## [DATA TO USE]
# # #
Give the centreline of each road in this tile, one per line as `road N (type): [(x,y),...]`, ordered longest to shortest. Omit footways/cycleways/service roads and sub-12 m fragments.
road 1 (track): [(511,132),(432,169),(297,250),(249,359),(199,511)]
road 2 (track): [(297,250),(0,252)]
# # #
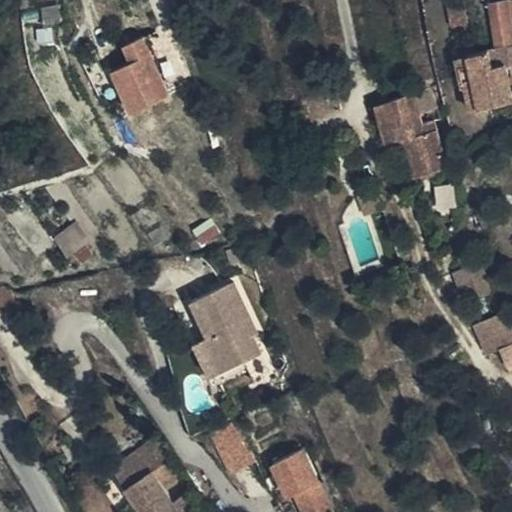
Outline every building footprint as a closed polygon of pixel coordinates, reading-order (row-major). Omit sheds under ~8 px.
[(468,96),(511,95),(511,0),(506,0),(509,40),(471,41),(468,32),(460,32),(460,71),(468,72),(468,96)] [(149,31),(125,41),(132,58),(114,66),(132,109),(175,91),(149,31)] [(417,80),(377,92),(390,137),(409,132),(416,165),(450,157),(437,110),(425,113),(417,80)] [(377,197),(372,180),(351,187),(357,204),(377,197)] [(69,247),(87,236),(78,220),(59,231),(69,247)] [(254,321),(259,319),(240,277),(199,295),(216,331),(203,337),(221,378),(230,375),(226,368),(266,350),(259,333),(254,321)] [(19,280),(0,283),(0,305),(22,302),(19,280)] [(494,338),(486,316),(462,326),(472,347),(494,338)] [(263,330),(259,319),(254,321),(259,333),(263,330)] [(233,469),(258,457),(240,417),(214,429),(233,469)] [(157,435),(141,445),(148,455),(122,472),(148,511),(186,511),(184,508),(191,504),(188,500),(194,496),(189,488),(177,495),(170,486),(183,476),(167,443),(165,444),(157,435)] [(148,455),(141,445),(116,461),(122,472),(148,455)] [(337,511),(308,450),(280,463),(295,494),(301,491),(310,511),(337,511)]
# # #
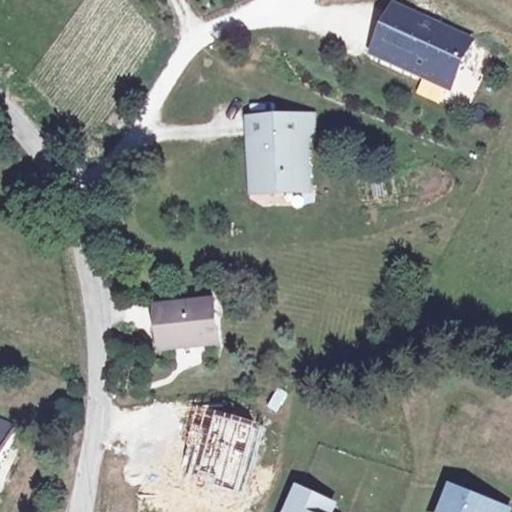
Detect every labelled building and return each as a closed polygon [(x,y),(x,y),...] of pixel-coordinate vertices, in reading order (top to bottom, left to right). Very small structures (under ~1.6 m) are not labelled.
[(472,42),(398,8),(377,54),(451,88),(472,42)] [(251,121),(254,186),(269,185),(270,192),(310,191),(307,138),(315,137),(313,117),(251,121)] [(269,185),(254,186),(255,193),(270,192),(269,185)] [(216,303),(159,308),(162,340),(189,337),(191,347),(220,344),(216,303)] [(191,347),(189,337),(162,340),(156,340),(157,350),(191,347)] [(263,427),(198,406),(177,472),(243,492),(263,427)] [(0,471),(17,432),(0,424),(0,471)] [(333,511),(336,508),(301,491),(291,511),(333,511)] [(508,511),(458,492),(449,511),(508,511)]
# # #
## [PROBLEM STATEMENT]
Find every line of the listing above that contains the string "reading", matching case exactly, and copy each such line in full.

## [RESULT BELOW]
Outline every building footprint as a closed polygon of pixel coordinates, reading-order (row-major). Omit sheds under ~8 px.
Detect every labelled building and return each as a closed polygon [(x,y),(x,y),...] of pixel-coordinate vertices, in reading order (top to bottom, left to right). Very small structures (under ~1.6 m) are not labelled.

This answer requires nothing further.